» Activity
Print the lines of the data, starting with the first, up to and including the line where "apple [381 225]" appears.

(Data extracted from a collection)
▼
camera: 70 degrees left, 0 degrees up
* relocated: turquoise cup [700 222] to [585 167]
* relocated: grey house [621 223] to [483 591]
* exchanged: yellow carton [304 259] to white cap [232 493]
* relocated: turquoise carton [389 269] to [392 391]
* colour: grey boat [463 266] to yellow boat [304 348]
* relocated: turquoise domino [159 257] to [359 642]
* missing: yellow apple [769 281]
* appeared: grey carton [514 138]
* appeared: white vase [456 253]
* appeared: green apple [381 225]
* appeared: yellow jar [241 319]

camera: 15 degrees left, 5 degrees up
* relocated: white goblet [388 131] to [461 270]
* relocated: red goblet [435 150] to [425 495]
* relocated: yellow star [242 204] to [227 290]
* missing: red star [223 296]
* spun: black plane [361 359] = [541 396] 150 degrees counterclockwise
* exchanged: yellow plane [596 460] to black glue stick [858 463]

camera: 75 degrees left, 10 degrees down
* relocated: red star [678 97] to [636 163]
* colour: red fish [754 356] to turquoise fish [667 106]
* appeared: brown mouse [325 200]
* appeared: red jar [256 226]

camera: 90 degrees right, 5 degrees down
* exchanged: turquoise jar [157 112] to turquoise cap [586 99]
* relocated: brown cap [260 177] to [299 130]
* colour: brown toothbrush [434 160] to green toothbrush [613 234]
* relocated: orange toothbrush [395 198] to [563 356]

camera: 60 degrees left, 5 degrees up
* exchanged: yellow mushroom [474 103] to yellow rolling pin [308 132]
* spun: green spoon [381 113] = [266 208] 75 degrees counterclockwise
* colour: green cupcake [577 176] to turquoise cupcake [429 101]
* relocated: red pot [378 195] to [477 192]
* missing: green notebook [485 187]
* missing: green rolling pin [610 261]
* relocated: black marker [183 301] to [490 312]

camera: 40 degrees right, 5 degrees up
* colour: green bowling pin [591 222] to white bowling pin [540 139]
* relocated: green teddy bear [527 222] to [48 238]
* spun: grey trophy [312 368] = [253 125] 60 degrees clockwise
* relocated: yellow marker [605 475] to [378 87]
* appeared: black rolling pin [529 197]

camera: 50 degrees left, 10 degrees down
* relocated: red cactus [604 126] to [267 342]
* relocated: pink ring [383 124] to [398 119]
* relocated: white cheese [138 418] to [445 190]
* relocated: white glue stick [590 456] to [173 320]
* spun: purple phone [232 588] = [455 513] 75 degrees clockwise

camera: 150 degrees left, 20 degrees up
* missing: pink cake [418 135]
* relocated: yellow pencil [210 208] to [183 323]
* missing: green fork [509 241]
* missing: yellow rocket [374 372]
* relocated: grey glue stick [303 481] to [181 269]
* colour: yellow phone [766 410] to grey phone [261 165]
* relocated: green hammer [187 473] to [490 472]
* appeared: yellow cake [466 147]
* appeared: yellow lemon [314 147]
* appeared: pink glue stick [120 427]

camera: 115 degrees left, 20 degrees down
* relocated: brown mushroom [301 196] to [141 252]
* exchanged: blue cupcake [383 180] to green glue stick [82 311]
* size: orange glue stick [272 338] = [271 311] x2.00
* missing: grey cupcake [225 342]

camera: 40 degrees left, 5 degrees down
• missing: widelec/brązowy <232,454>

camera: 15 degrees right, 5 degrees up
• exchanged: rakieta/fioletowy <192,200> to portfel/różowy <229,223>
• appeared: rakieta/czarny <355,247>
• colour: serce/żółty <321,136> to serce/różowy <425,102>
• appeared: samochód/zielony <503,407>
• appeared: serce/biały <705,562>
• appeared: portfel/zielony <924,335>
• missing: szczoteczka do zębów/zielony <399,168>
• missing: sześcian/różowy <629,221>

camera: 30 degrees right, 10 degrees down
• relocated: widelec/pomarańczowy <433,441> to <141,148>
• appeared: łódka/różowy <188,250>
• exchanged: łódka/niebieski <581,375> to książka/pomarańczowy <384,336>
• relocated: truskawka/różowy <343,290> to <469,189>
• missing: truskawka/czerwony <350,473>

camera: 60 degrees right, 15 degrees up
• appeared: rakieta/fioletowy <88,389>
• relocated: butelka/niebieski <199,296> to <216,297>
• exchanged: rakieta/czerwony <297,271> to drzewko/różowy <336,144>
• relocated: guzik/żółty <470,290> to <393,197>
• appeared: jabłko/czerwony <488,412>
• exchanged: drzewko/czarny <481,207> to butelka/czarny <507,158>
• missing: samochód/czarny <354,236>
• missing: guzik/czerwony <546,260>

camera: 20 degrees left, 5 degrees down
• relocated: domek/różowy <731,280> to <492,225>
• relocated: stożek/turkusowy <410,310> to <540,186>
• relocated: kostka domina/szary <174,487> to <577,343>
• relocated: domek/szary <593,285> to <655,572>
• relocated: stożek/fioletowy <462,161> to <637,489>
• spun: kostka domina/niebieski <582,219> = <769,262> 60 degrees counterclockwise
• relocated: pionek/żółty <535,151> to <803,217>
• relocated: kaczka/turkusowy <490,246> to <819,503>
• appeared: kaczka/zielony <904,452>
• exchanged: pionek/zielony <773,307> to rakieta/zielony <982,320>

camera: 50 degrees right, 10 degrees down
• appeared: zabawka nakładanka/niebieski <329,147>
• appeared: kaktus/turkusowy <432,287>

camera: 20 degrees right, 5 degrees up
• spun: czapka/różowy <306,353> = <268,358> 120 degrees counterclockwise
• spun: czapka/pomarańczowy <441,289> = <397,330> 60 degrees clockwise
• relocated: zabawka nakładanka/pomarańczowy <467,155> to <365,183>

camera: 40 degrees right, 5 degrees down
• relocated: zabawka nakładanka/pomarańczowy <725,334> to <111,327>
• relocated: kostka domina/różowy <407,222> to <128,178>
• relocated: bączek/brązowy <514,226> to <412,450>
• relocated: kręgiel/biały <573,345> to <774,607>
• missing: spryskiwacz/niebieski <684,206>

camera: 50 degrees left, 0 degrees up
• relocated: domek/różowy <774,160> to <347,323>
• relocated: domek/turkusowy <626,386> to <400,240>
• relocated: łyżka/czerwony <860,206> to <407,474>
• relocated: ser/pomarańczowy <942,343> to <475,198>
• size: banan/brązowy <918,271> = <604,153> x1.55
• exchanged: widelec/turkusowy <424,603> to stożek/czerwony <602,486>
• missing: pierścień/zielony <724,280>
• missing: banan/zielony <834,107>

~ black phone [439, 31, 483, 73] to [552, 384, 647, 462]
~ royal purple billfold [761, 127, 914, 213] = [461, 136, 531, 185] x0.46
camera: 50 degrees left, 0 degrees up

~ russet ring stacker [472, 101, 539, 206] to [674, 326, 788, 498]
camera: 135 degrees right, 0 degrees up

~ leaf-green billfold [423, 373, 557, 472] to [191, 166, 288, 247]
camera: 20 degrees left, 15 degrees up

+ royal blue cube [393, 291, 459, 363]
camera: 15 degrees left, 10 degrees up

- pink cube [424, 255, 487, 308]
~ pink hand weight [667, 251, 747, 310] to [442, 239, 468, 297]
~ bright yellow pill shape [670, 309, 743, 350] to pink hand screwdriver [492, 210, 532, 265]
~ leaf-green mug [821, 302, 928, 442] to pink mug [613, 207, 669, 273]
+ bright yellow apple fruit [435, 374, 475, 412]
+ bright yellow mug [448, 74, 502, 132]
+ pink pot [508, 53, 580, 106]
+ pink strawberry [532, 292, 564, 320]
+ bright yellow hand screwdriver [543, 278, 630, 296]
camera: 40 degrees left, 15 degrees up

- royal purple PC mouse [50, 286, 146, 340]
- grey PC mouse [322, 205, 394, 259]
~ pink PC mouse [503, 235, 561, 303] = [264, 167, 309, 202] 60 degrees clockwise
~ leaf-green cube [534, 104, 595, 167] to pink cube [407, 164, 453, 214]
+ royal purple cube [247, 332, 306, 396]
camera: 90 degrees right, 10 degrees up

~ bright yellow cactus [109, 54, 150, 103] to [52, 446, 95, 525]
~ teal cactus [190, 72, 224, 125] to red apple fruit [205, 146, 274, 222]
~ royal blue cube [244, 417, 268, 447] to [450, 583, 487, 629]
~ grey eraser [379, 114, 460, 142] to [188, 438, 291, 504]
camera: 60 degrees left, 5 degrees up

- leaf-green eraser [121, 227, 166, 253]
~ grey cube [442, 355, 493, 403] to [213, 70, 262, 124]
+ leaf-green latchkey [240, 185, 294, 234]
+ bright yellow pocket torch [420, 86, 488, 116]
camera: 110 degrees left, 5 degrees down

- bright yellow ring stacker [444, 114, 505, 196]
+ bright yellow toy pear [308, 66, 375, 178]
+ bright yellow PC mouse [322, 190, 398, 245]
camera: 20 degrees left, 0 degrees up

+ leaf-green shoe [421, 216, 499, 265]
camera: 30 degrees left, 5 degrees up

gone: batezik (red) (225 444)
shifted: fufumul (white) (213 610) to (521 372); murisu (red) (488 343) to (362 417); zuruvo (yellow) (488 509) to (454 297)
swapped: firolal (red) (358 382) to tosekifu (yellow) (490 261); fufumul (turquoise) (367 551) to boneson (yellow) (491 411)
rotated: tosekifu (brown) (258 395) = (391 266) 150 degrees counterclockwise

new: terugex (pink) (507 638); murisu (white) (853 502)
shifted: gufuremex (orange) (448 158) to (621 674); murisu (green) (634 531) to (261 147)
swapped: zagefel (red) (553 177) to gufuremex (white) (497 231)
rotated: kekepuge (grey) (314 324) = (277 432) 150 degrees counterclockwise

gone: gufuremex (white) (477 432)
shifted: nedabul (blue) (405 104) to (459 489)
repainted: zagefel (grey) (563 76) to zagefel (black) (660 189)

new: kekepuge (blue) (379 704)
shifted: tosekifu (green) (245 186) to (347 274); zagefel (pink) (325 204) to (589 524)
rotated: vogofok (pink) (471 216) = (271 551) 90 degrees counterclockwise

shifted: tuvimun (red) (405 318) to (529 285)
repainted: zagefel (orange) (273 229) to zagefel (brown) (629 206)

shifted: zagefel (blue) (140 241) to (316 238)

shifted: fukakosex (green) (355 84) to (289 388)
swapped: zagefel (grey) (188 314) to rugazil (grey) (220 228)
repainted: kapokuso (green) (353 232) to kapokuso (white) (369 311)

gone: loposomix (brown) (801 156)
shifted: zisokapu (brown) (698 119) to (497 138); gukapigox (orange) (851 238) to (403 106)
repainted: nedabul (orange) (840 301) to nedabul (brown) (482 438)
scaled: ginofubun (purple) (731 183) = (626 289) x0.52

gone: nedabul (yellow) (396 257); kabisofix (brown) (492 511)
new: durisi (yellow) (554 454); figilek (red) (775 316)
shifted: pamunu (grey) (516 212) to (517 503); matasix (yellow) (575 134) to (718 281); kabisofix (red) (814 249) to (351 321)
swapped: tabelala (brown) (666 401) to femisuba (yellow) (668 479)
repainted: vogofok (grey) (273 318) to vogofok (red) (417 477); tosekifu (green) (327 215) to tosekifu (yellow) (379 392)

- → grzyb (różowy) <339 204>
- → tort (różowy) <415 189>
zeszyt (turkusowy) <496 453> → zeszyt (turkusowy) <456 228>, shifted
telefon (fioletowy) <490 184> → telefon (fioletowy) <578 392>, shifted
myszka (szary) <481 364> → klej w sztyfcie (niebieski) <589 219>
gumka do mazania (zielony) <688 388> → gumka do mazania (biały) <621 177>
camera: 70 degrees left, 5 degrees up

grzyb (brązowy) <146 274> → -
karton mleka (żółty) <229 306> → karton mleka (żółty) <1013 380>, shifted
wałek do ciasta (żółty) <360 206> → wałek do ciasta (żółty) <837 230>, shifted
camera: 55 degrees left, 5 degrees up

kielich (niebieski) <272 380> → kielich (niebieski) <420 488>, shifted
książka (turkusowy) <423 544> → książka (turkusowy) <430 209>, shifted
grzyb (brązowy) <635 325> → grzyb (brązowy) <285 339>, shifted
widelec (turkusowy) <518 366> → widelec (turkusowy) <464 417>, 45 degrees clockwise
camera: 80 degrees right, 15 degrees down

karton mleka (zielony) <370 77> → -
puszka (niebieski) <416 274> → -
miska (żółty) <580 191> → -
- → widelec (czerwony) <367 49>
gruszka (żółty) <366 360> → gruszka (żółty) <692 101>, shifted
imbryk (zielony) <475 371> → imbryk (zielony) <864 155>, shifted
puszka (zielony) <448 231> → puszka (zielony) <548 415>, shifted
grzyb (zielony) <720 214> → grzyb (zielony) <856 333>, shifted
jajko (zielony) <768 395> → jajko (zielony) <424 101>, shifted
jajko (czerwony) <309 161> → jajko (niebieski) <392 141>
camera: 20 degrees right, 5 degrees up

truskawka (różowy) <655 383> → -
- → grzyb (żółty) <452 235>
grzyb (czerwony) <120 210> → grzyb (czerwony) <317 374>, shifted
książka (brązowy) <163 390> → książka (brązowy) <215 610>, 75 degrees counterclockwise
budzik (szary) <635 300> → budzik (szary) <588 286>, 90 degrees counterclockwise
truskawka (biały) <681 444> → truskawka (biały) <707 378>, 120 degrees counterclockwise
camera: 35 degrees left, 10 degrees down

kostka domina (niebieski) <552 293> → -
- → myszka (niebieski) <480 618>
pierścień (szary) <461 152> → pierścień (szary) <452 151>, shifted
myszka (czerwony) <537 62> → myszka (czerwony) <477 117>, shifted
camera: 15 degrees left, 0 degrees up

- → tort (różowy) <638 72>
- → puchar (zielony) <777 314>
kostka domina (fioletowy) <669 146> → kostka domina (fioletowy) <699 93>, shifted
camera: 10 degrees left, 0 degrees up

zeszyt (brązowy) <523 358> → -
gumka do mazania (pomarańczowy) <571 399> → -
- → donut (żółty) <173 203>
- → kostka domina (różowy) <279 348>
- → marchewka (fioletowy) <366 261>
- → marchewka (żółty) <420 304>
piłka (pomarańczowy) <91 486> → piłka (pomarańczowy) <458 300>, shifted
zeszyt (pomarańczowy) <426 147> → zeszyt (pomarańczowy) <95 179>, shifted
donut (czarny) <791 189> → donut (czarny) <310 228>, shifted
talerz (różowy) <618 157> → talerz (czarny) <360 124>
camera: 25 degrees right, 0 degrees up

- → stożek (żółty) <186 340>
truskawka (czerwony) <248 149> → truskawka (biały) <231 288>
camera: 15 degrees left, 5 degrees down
▲
» Output for this exercise
camera: 70 degrees left, 0 degrees up
* relocated: turquoise cup [700 222] to [585 167]
* relocated: grey house [621 223] to [483 591]
* exchanged: yellow carton [304 259] to white cap [232 493]
* relocated: turquoise carton [389 269] to [392 391]
* colour: grey boat [463 266] to yellow boat [304 348]
* relocated: turquoise domino [159 257] to [359 642]
* missing: yellow apple [769 281]
* appeared: grey carton [514 138]
* appeared: white vase [456 253]
* appeared: green apple [381 225]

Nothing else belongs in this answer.